(Scene edit records)
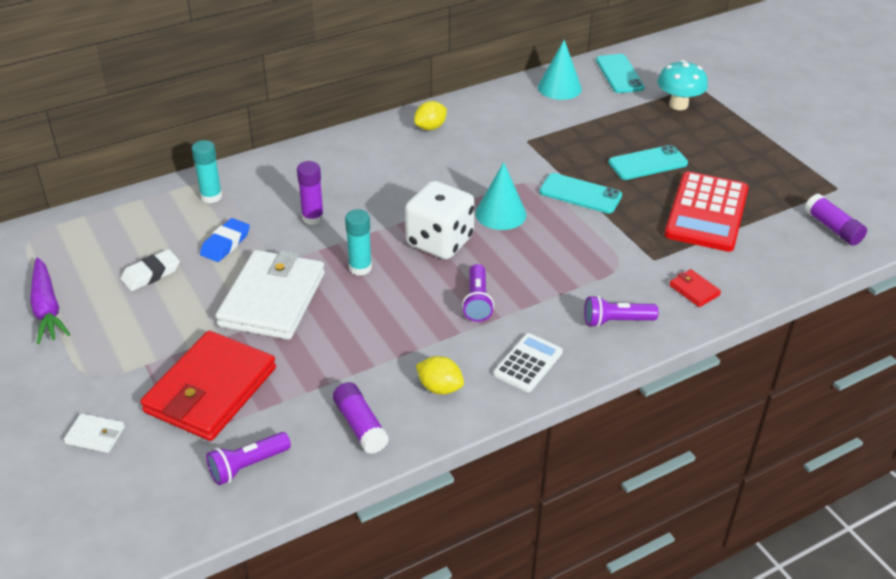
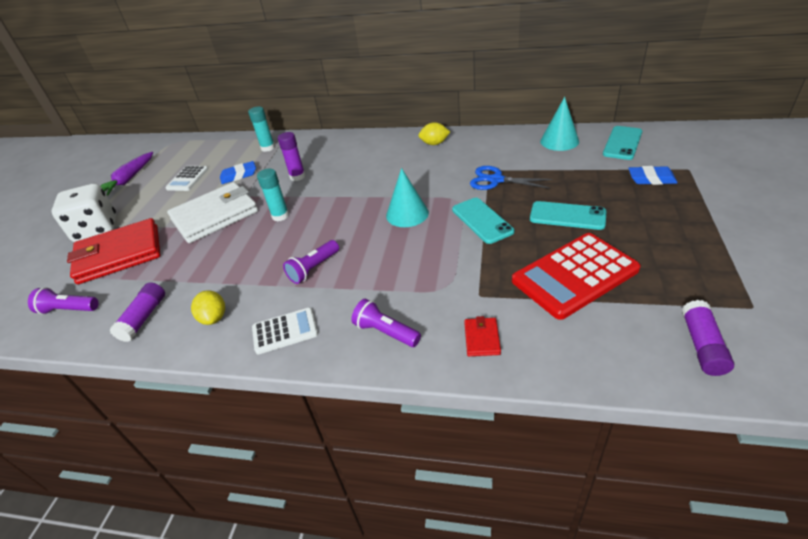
camera: 45 degrees right, 0 degrees up
white wallet [64,413,125,453] -> none
white eraser [121,249,180,291] -> white calculator [165,166,208,191]
white dice [405,181,475,259] -> white dice moved to [51,183,116,242]
turquoise mushroom [657,60,708,110] -> blue eraser [628,166,678,185]
none -> blue scissors [470,166,552,190]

Work item — After locating the line containing "white dice [405,181,475,259]", write out that line and all remaining lines of the records exactly, with nothing added.

Result below —
white dice [405,181,475,259] -> white dice moved to [51,183,116,242]
turquoise mushroom [657,60,708,110] -> blue eraser [628,166,678,185]
none -> blue scissors [470,166,552,190]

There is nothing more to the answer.